For each record below, retype the text exactly and omit any image.

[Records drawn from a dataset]
··········
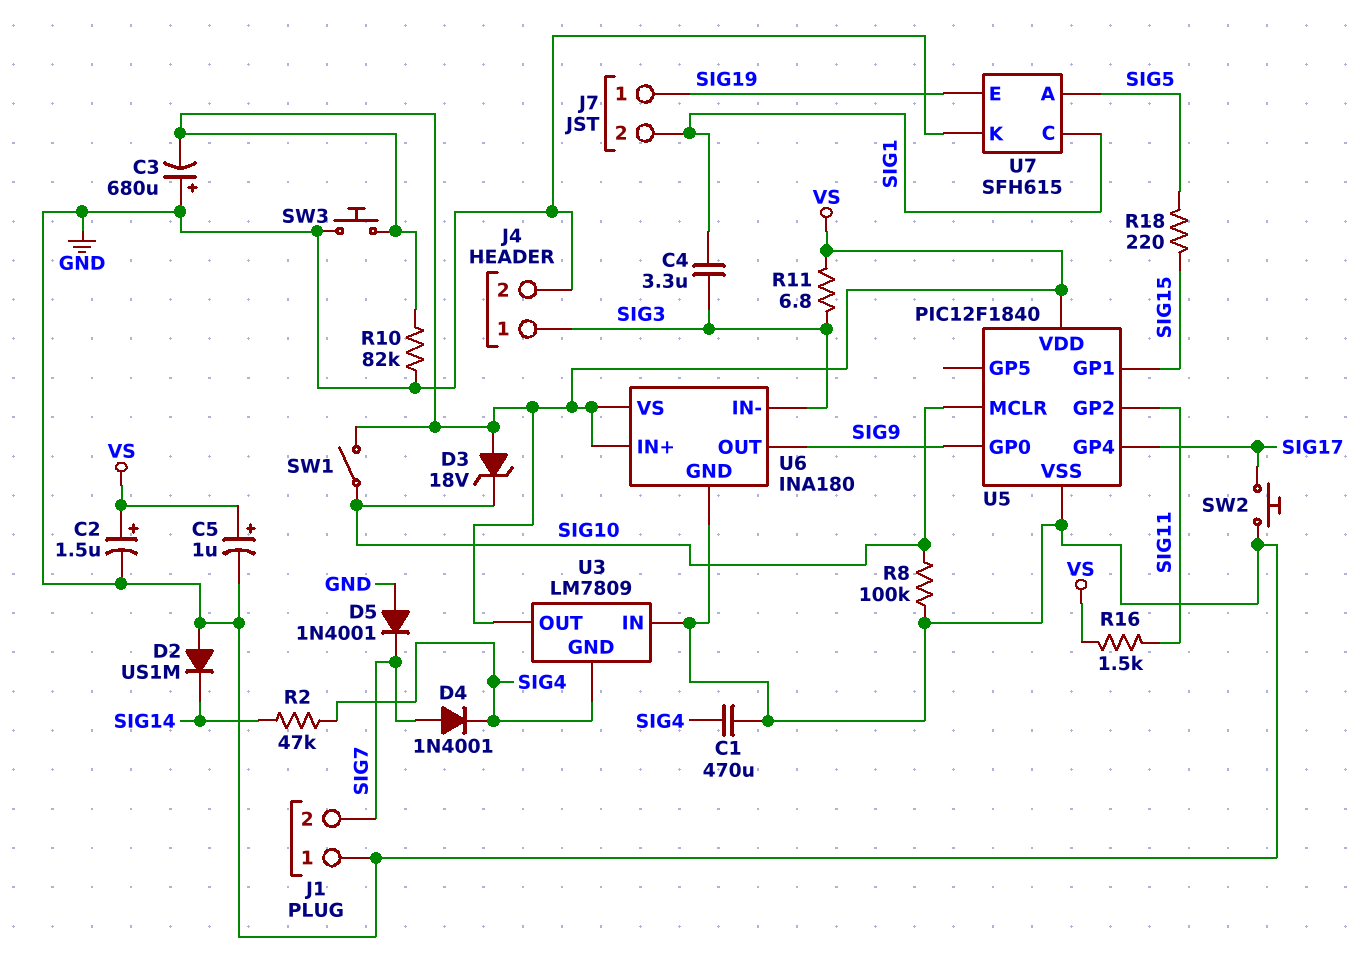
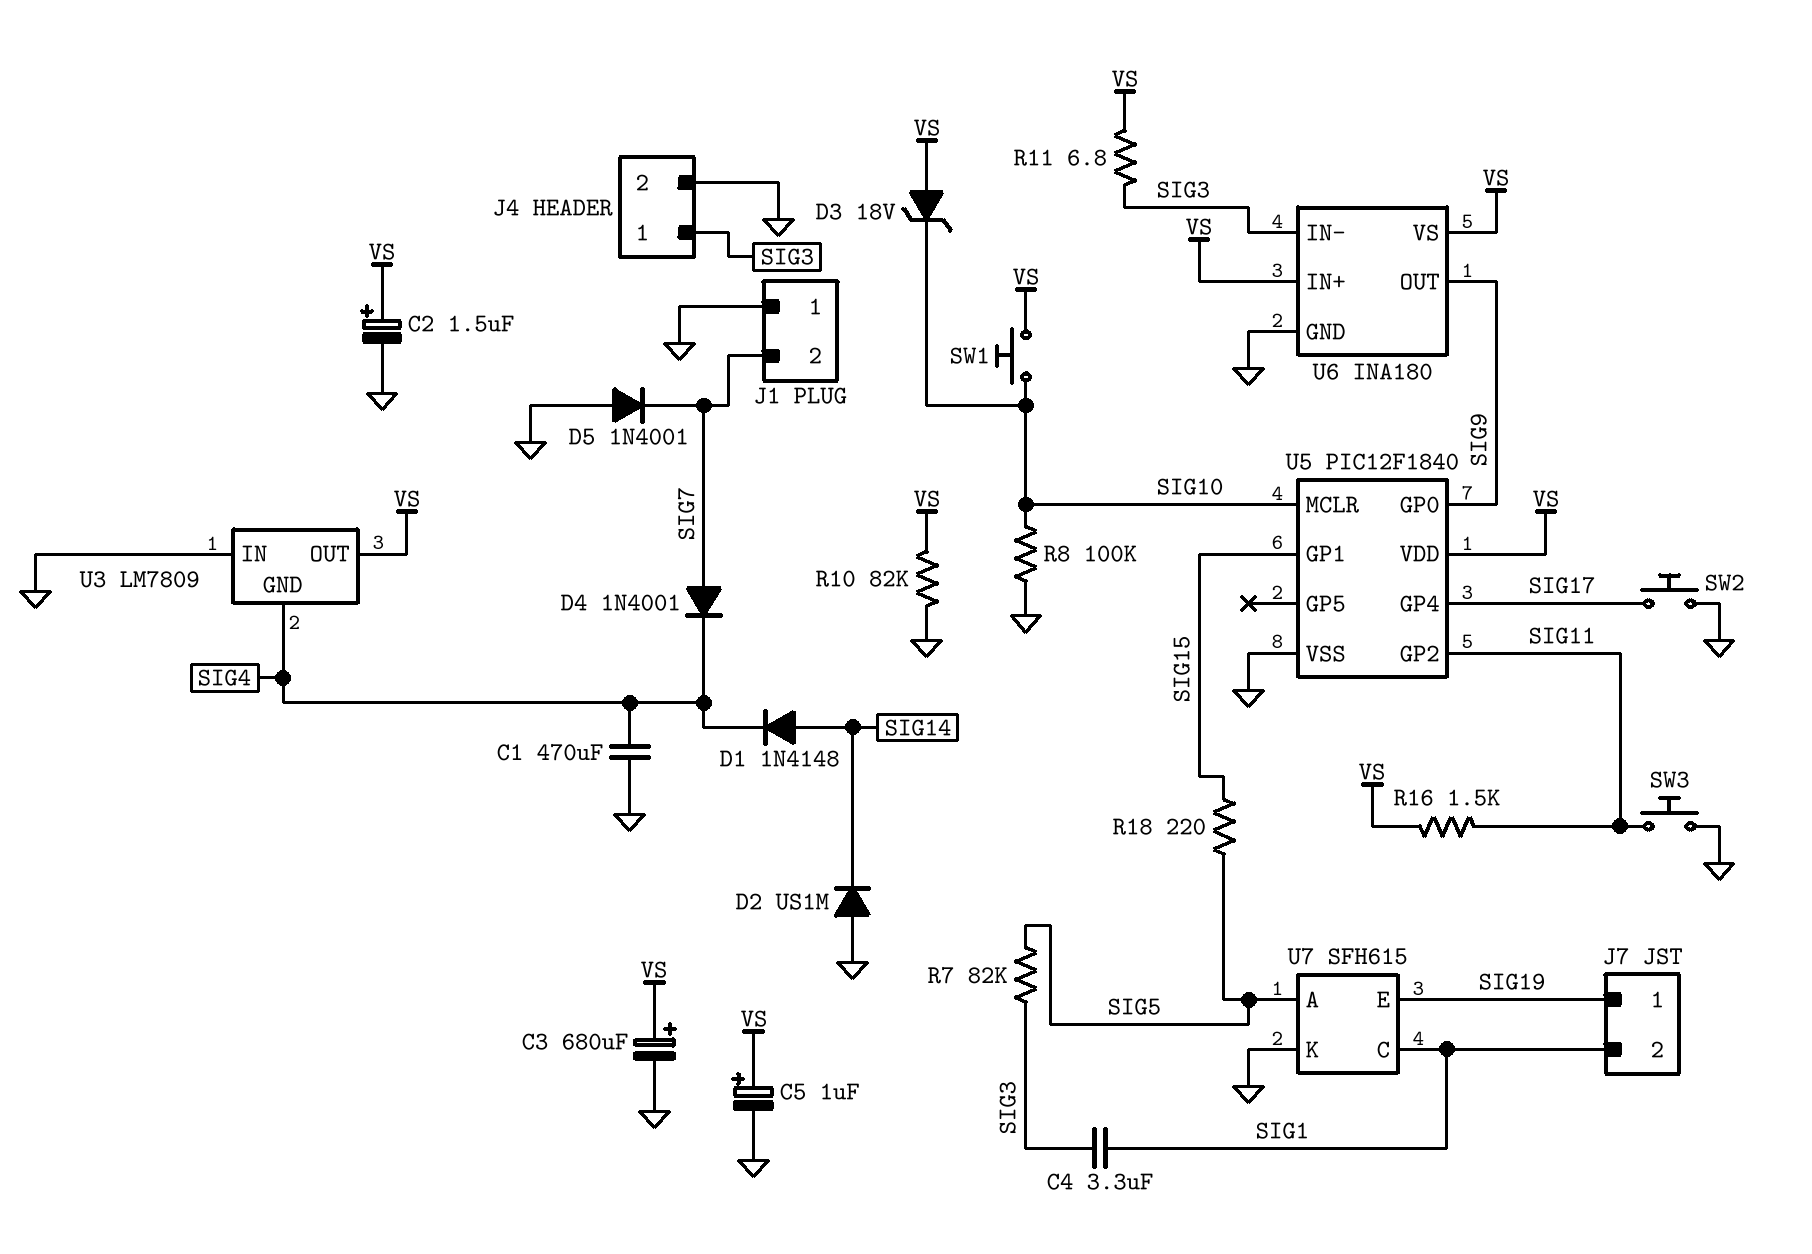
C3: 680uF (plus GND, minus VS) -> 680uF (plus VS, minus GND)
D1: none -> diode 1N4148 (A SIG14, K SIG4)
R2: 47k (SIG4, SIG14) -> none
R7: none -> 82k (SIG3, SIG5)
SW1: switch (SIG10, VS) -> button (SIG10, VS)
SW3: button (GND, VS) -> button (GND, SIG11)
··········
[RESPONSE AREA]
C3: 680uF (plus GND, minus VS) -> 680uF (plus VS, minus GND)
D1: none -> diode 1N4148 (A SIG14, K SIG4)
R2: 47k (SIG4, SIG14) -> none
R7: none -> 82k (SIG3, SIG5)
SW1: switch (SIG10, VS) -> button (SIG10, VS)
SW3: button (GND, VS) -> button (GND, SIG11)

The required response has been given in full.